▶ [WHAT TO DO]:
Somewhere below is a line with "C5: 220nF (AGND, NET1) -> 100pF (AGND, NET1)" and, later, a line with "U2 pin out: NET12 -> NET6"; repeat those two lines and all the lines between them, exactly as they are.

▶ [DATA EXTRACT]:
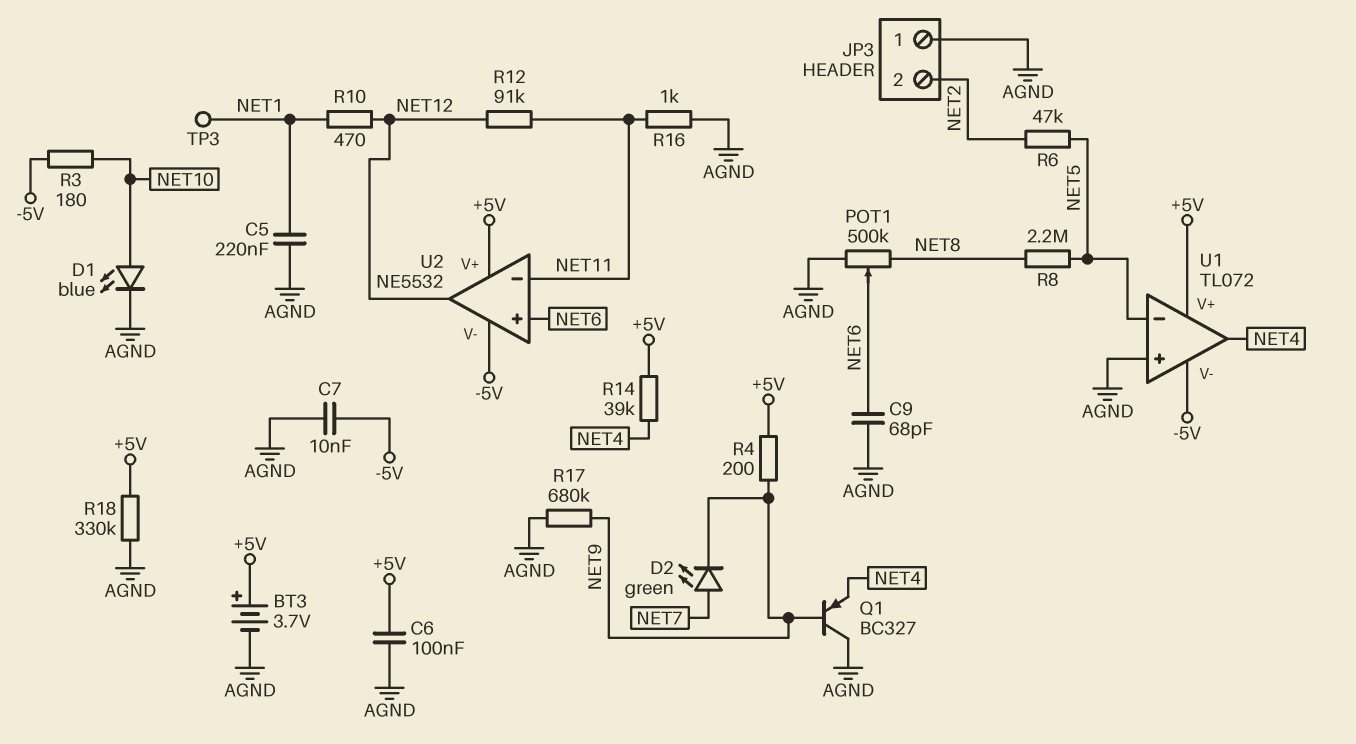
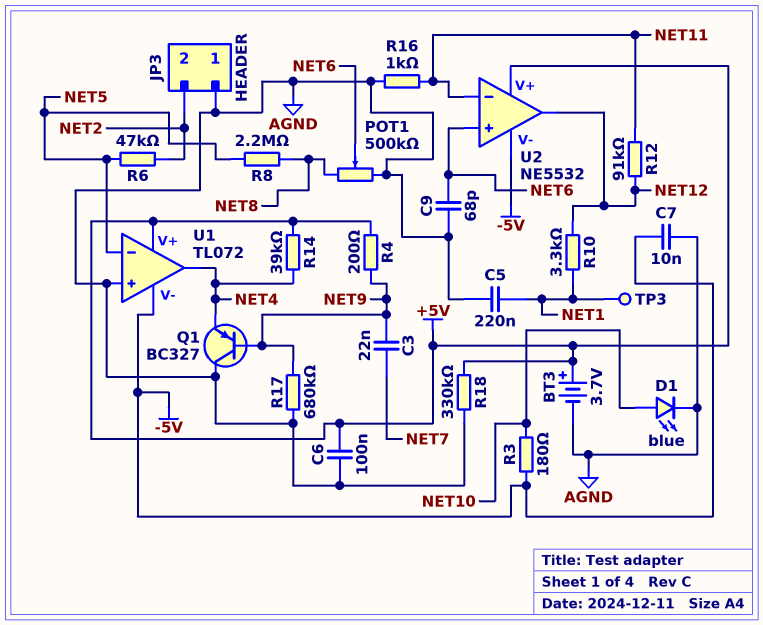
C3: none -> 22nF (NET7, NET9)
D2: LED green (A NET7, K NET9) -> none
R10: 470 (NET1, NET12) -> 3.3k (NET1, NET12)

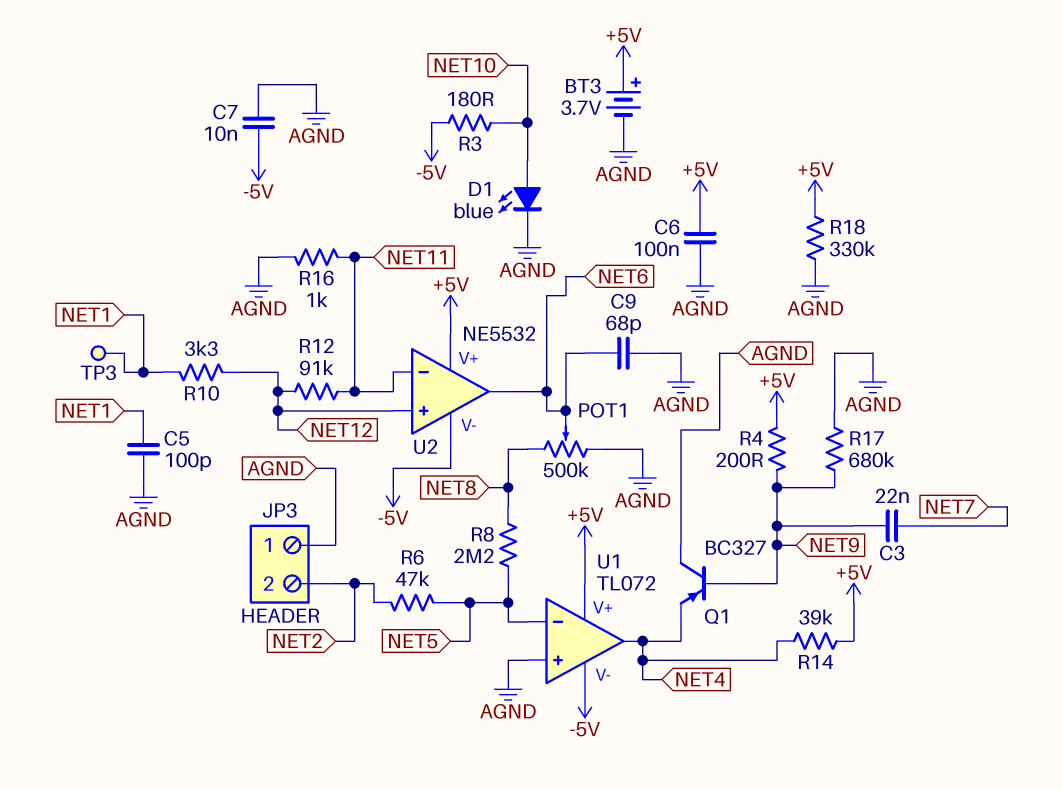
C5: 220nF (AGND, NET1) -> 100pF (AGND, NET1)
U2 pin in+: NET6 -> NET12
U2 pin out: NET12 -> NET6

...

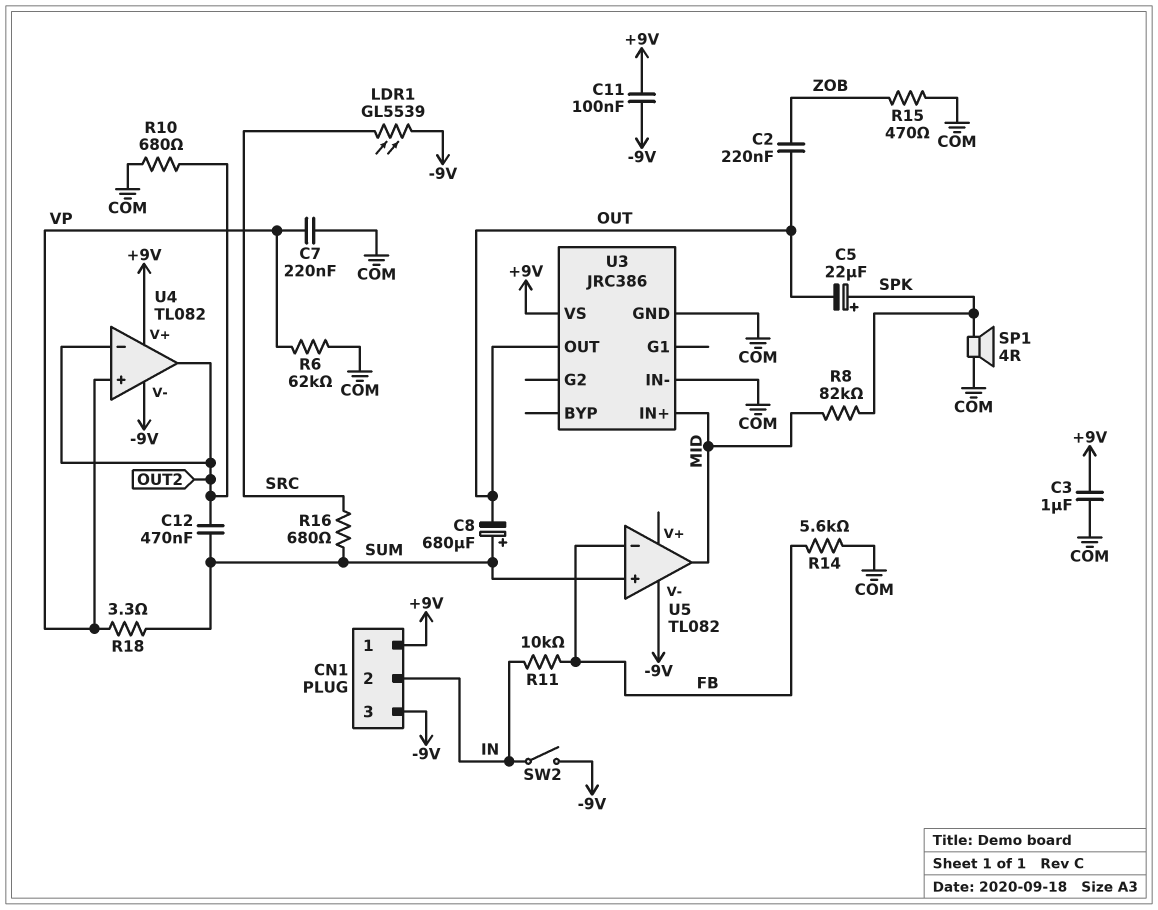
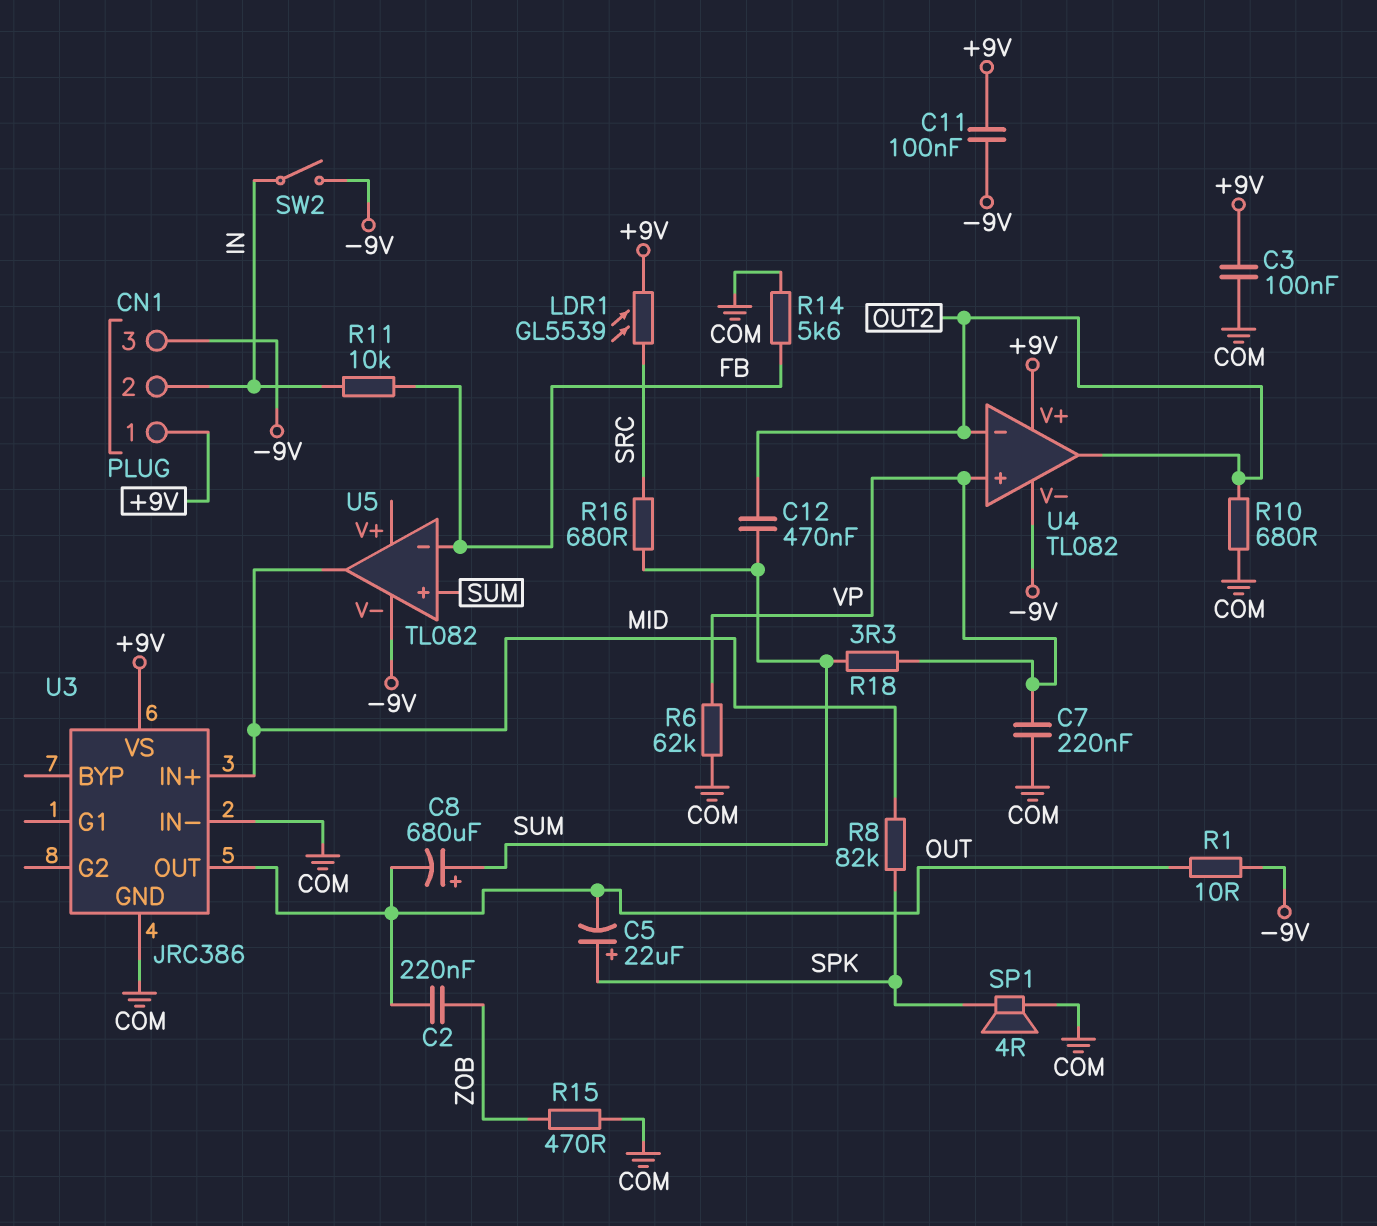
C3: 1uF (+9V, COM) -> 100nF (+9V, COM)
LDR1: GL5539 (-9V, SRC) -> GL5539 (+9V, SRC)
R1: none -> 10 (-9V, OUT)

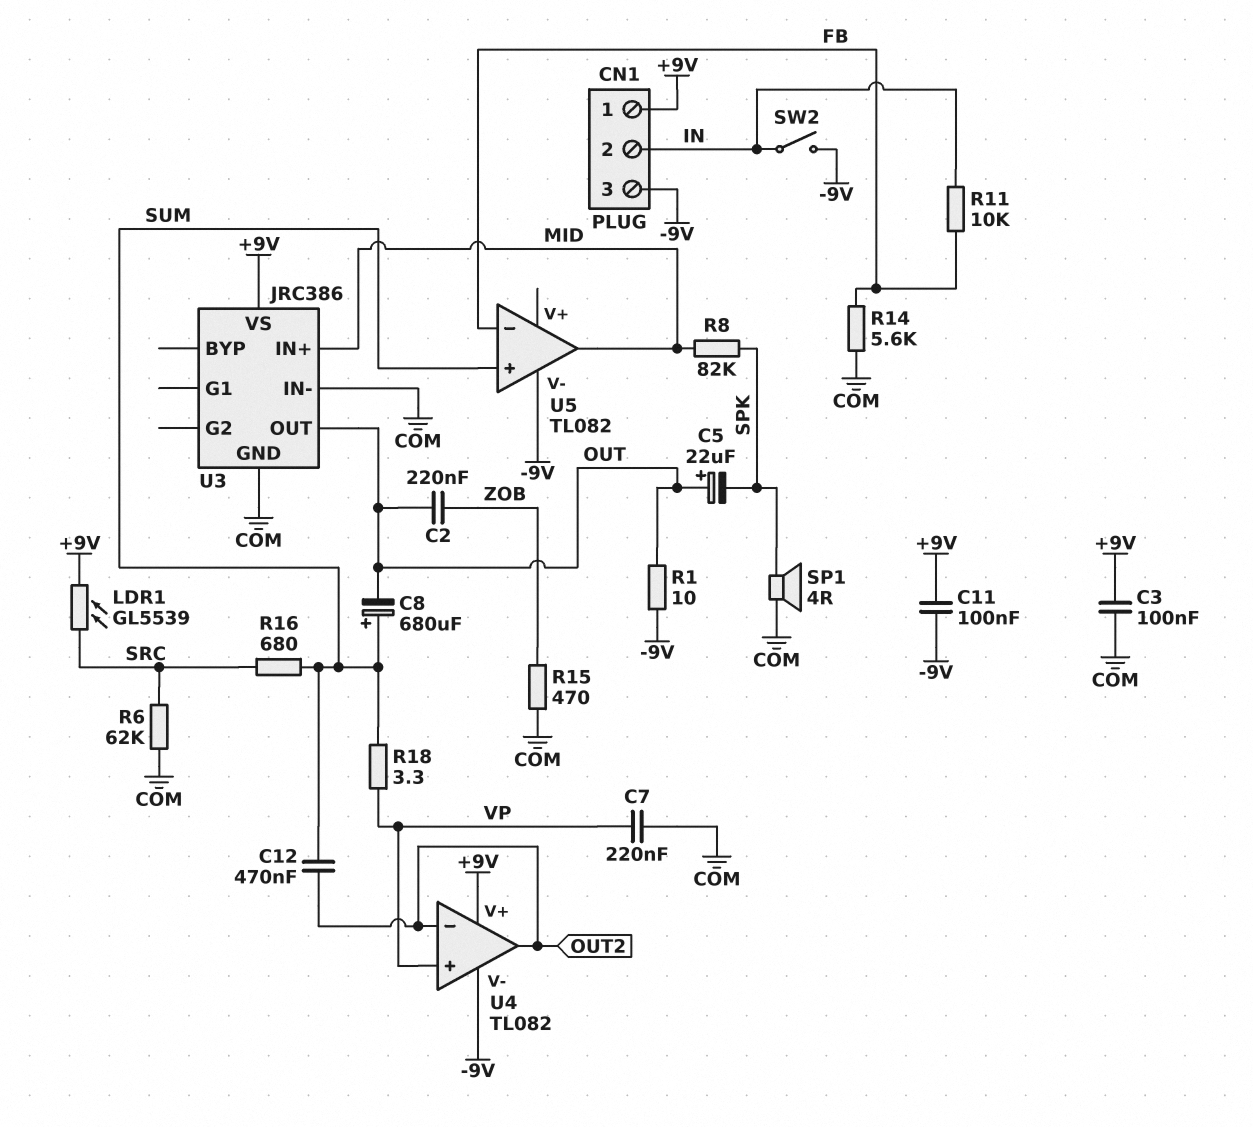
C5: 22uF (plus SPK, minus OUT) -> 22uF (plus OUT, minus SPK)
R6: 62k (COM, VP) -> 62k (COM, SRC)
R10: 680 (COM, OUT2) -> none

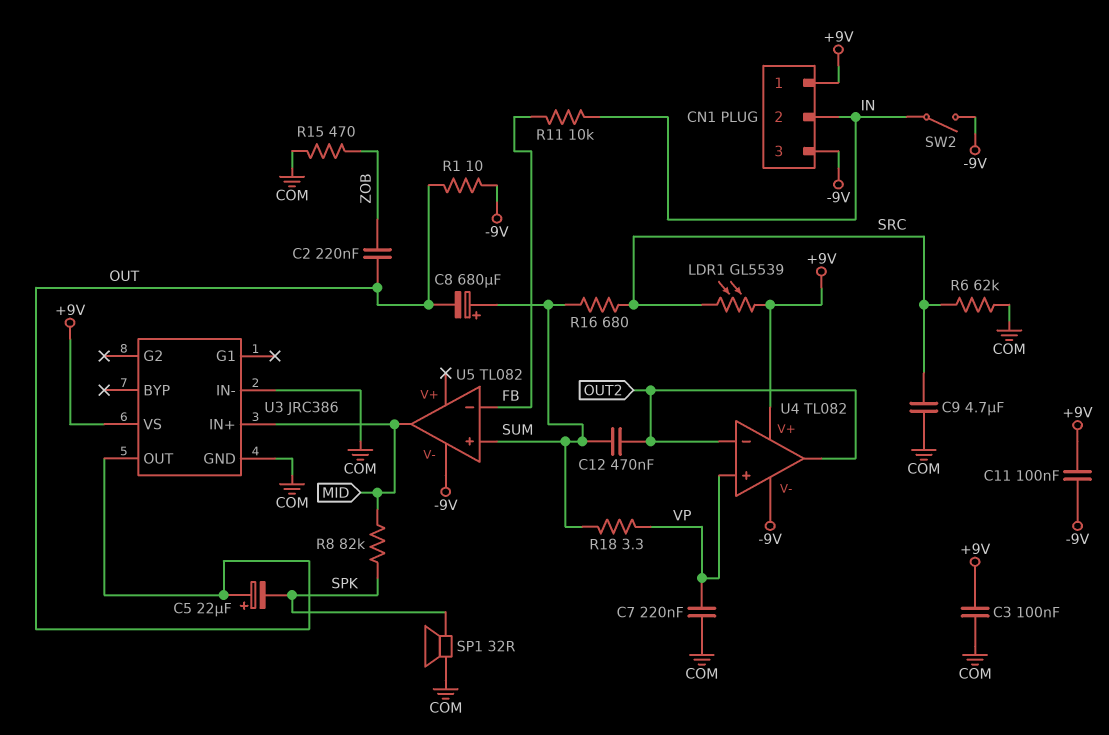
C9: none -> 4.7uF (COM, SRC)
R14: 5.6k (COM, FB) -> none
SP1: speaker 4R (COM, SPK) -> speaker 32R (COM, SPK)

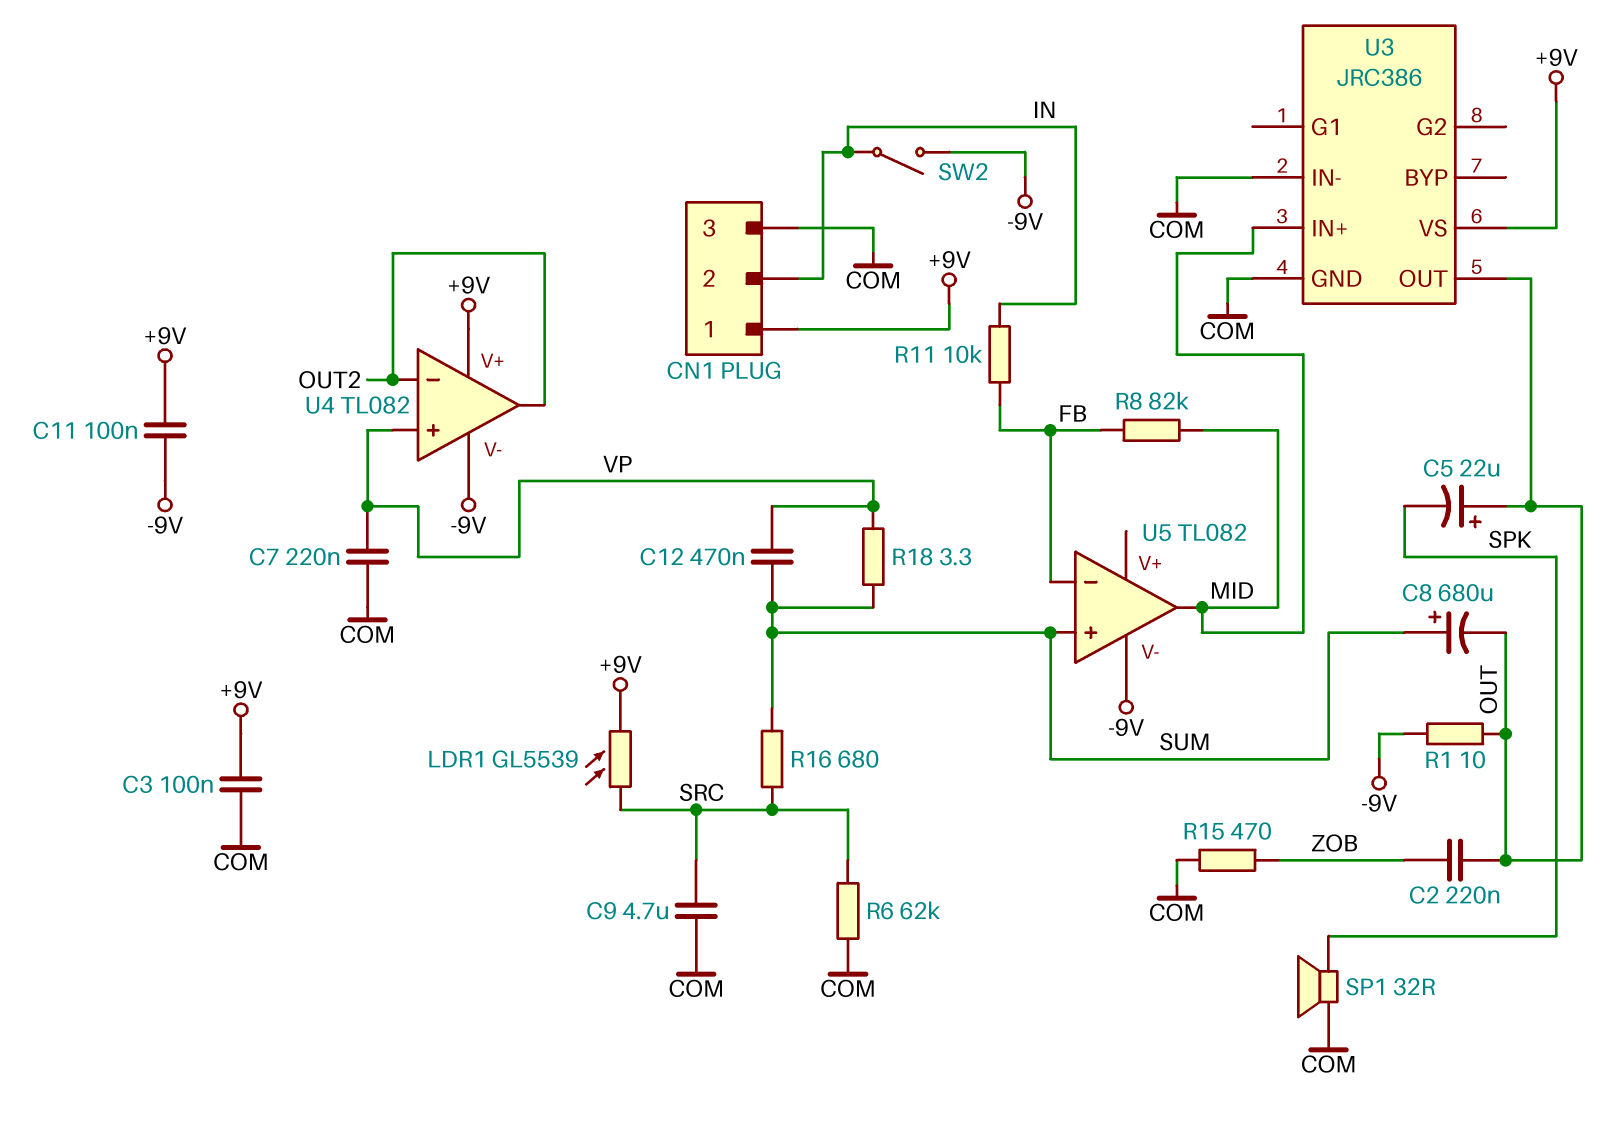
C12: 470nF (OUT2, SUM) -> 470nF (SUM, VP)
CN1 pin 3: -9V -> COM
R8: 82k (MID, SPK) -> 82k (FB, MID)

▶ [YOUR RESPONSE]:
C5: 220nF (AGND, NET1) -> 100pF (AGND, NET1)
U2 pin in+: NET6 -> NET12
U2 pin out: NET12 -> NET6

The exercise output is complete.